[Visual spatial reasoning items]
START

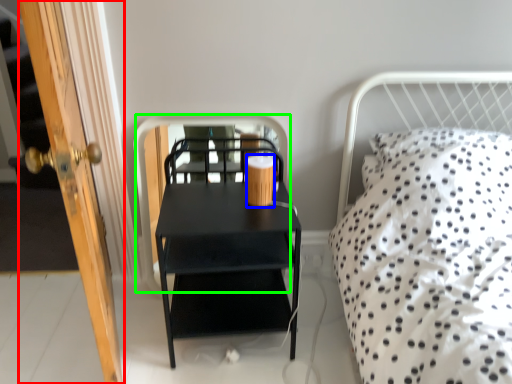
Question: Which object is the farthest from door (highlighted by a red box)? Choose among these: coffee cup (highlighted by a blue box) or screen door (highlighted by a green box).

Choices:
 (A) coffee cup
 (B) screen door

Answer: (B)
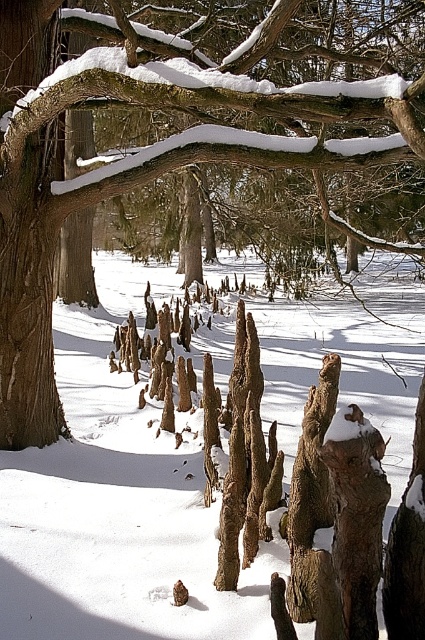
Question: Which of the following is the closest to the observer?

Choices:
 (A) pyautogui.click(x=339, y=161)
 (B) pyautogui.click(x=413, y=410)

Answer: (A)

Question: Among these points, which one is farthest from the camera?

Choices:
 (A) (172, 465)
 (B) (31, 60)

Answer: (A)

Question: Is white powdery snow at center further to the viewer compared to smooth bark tree trunk at center?

Choices:
 (A) yes
 (B) no

Answer: (A)

Question: Does white powdery snow at center appear on the left side of smooth bark tree trunk at center?

Choices:
 (A) no
 (B) yes

Answer: (A)

Question: Can you confirm if white powdery snow at center is bigger than smooth bark tree trunk at center?

Choices:
 (A) yes
 (B) no

Answer: (A)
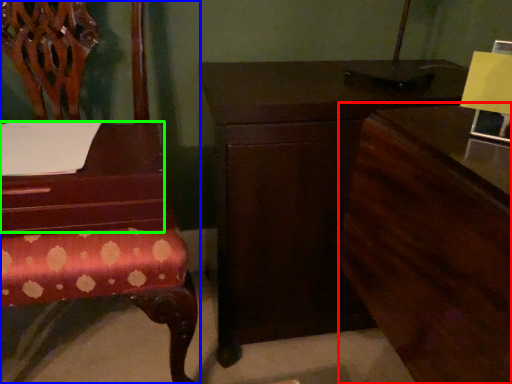
Question: Which object is positioned closest to dresser (highlighted by a red box)? Select from chair (highlighted by a blue box) and table (highlighted by a green box).

Choices:
 (A) chair
 (B) table

Answer: (B)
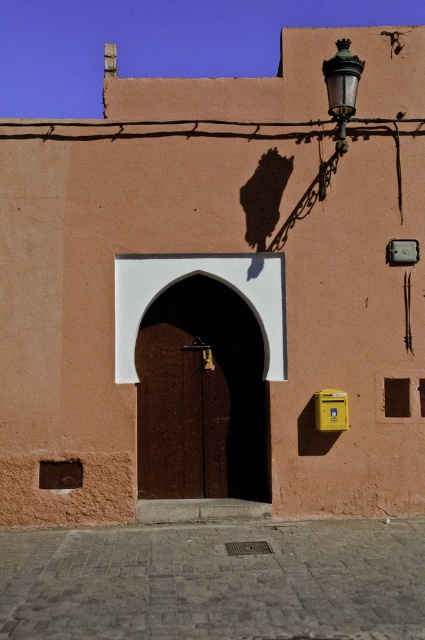
You are standing 20 feet away from the building and want to reach the point marked at coordinates point [193,266] on the wall. How much further do you need to walk towards the building to be exactly at that point?

The point marked at coordinates point [193,266] is 26.71 feet away from the viewer. Since you are currently 20 feet away, you need to walk an additional 6.71 feet towards the building to reach that point.

You are standing in front of the building shown in the image. You need to locate the brown wooden door at center. According to the coordinates provided, where exactly should you look to find it?

The brown wooden door at center is located at coordinates point (209, 276).

You are a delivery person approaching the building and need to reach the brown wooden door at center. There is a green glass streetlamp at upper right in your way. Can you walk straight to the door without moving around the streetlamp?

The green glass streetlamp at upper right is behind the brown wooden door at center, so it is not in your path. You can walk straight to the brown wooden door at center without needing to move around the streetlamp.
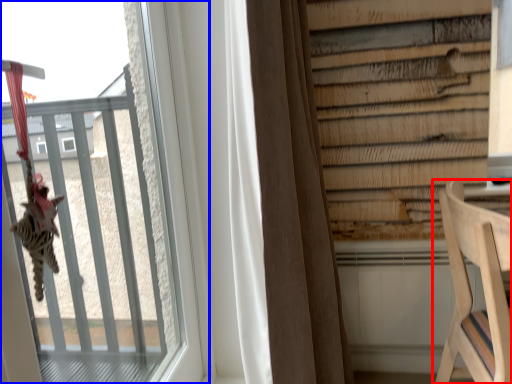
Question: Among these objects, which one is farthest to the camera, furniture (highlighted by a red box) or window (highlighted by a blue box)?

Choices:
 (A) furniture
 (B) window

Answer: (A)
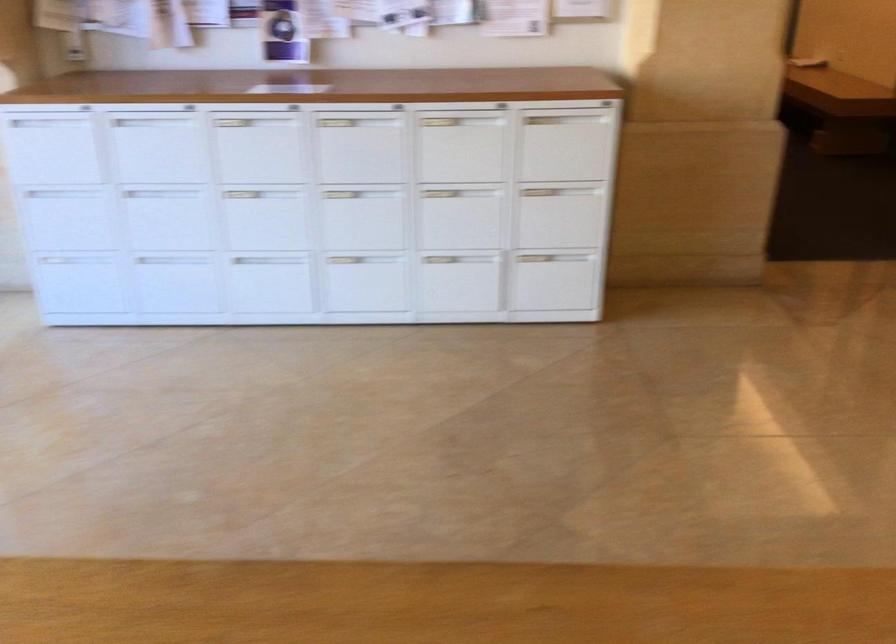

END

Recast the lines from the one containing "The brown wooden door at center is" through the end of the records, inclusive, as a Markdown table with columns "No." and "Text", skipping blank lines and leaving out the pictures.

» **Solution to the exercise**:
| No. | Text |
|---|---|
| 1 | The brown wooden door at center is located at coordinates point (209, 276). |
| 2 | You are a delivery person approaching the building and need to reach the brown wooden door at center. There is a green glass streetlamp at upper right in your way. Can you walk straight to the door without moving around the streetlamp? |
| 3 | The green glass streetlamp at upper right is behind the brown wooden door at center, so it is not in your path. You can walk straight to the brown wooden door at center without needing to move around the streetlamp. |
| 4 | Question: Among these objects, which one is farthest to the camera, furniture (highlighted by a red box) or window (highlighted by a blue box)? |
| 5 | Choices: |
| 6 |  (A) furniture |
| 7 |  (B) window |
| 8 | Answer: (A) |